(Data excerpts Opens)

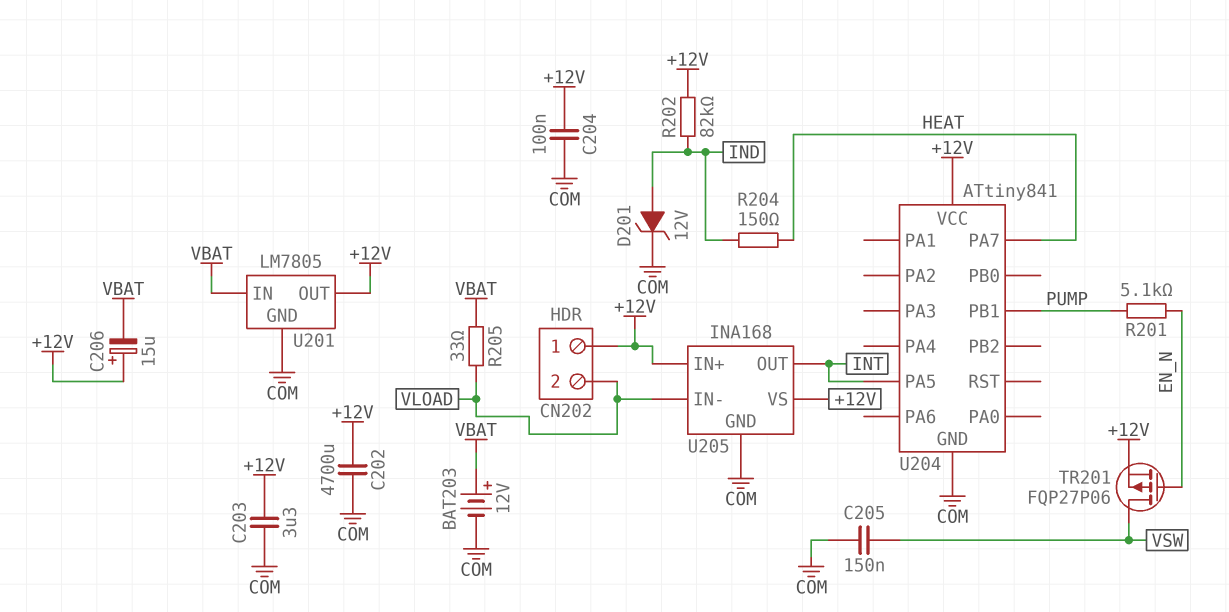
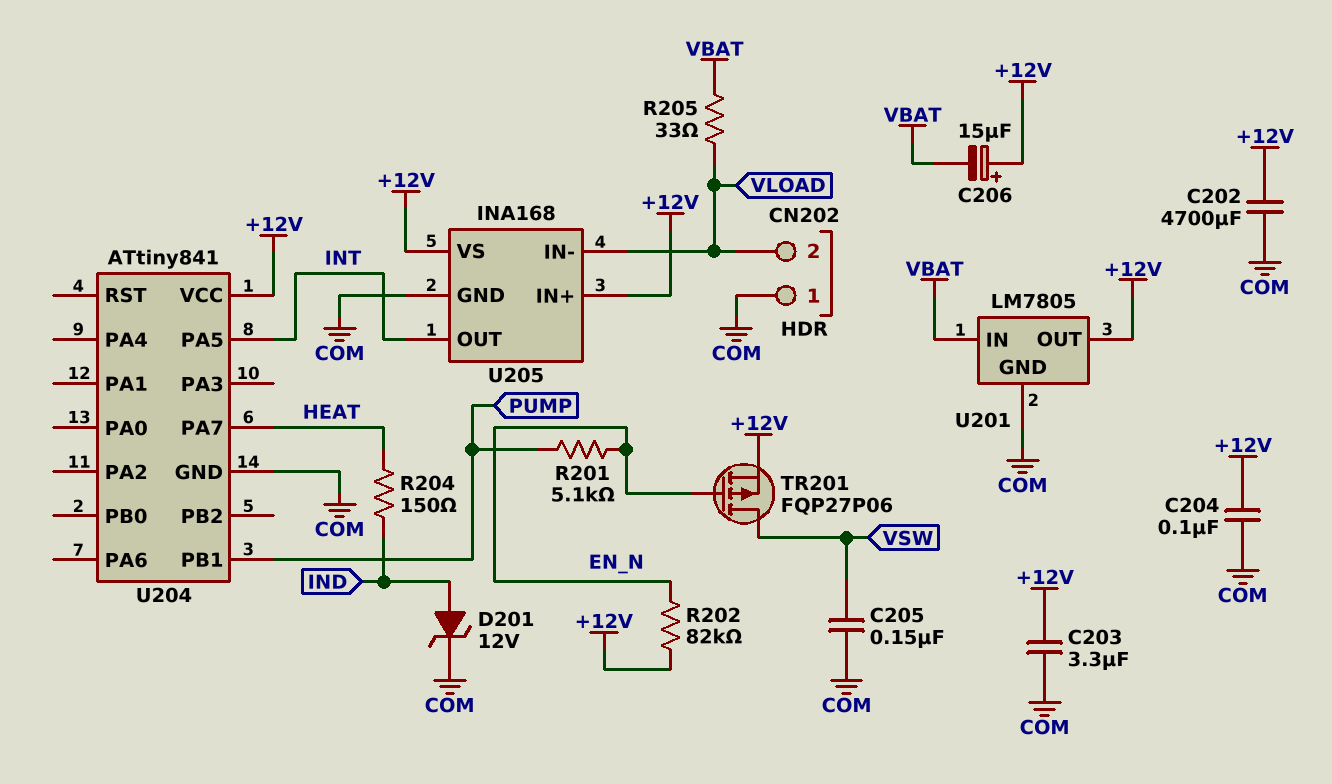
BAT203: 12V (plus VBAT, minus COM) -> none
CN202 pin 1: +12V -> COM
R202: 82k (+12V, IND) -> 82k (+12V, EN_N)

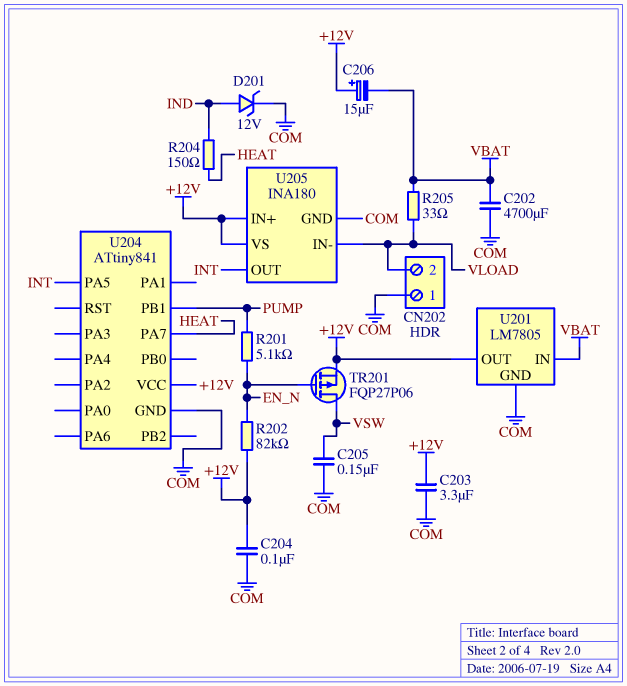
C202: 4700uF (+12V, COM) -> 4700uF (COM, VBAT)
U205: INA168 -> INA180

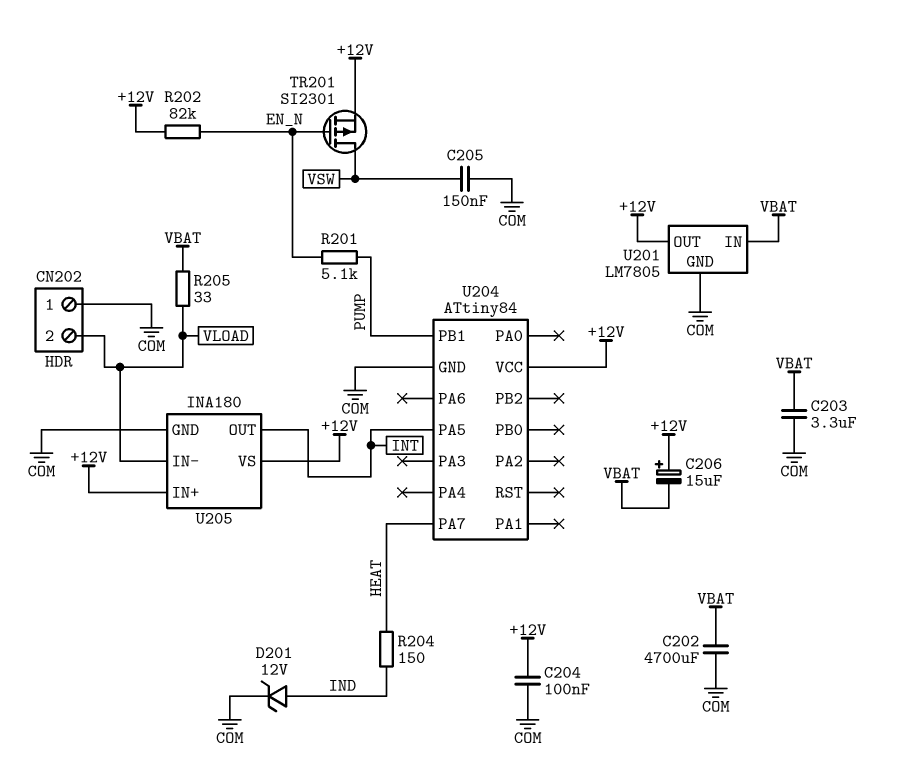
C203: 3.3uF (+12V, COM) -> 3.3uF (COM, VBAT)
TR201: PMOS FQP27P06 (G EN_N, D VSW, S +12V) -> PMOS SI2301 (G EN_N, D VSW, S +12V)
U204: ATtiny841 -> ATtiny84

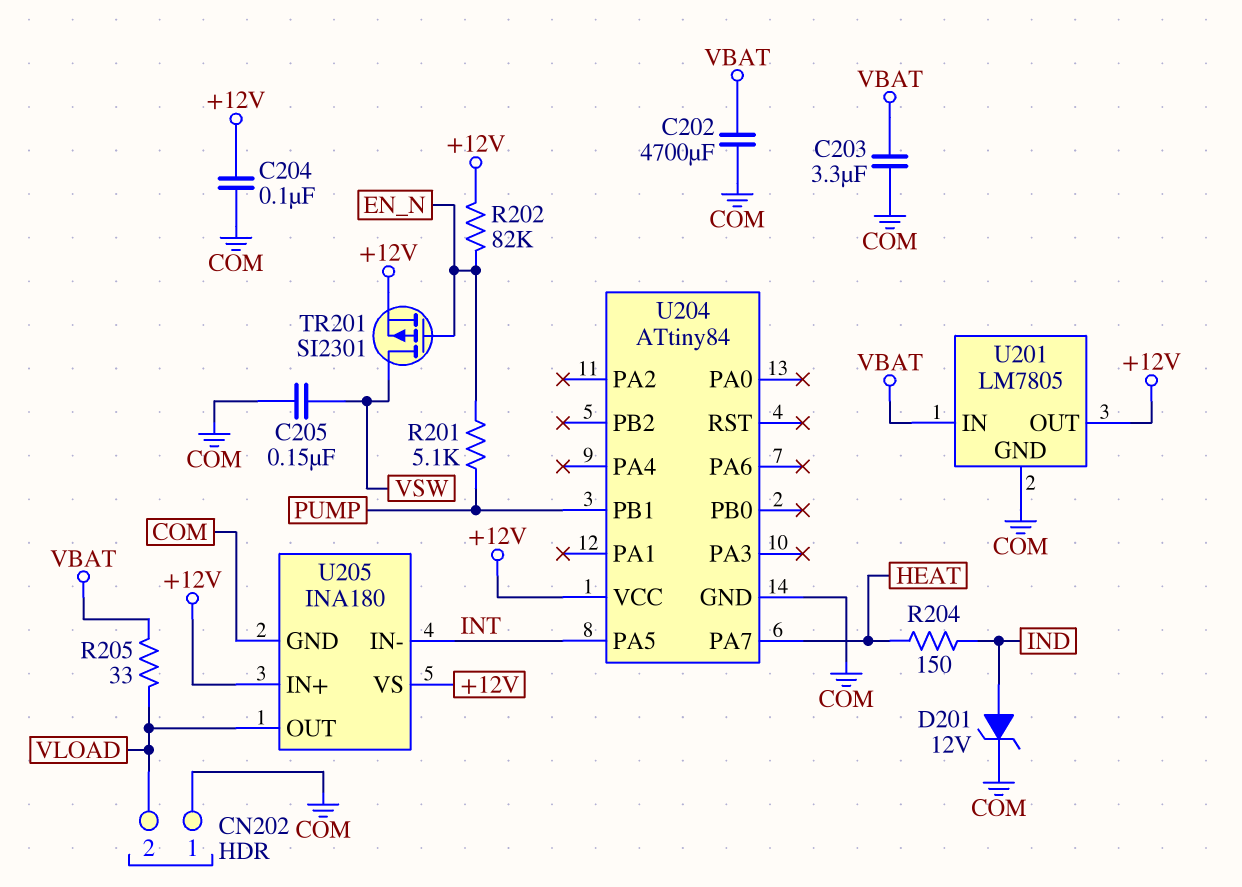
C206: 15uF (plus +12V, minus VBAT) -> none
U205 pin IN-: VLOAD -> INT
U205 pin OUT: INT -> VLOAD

(Data excerpts Closes)

- [How to complete this task]
From the line containing "C203: 3.3uF (+12V, COM) -> 3.3uF (COM, VBAT)" to the last line of the listing above, transcribe each line exactly, skipping the pictures.

- [The answer]
C203: 3.3uF (+12V, COM) -> 3.3uF (COM, VBAT)
TR201: PMOS FQP27P06 (G EN_N, D VSW, S +12V) -> PMOS SI2301 (G EN_N, D VSW, S +12V)
U204: ATtiny841 -> ATtiny84

C206: 15uF (plus +12V, minus VBAT) -> none
U205 pin IN-: VLOAD -> INT
U205 pin OUT: INT -> VLOAD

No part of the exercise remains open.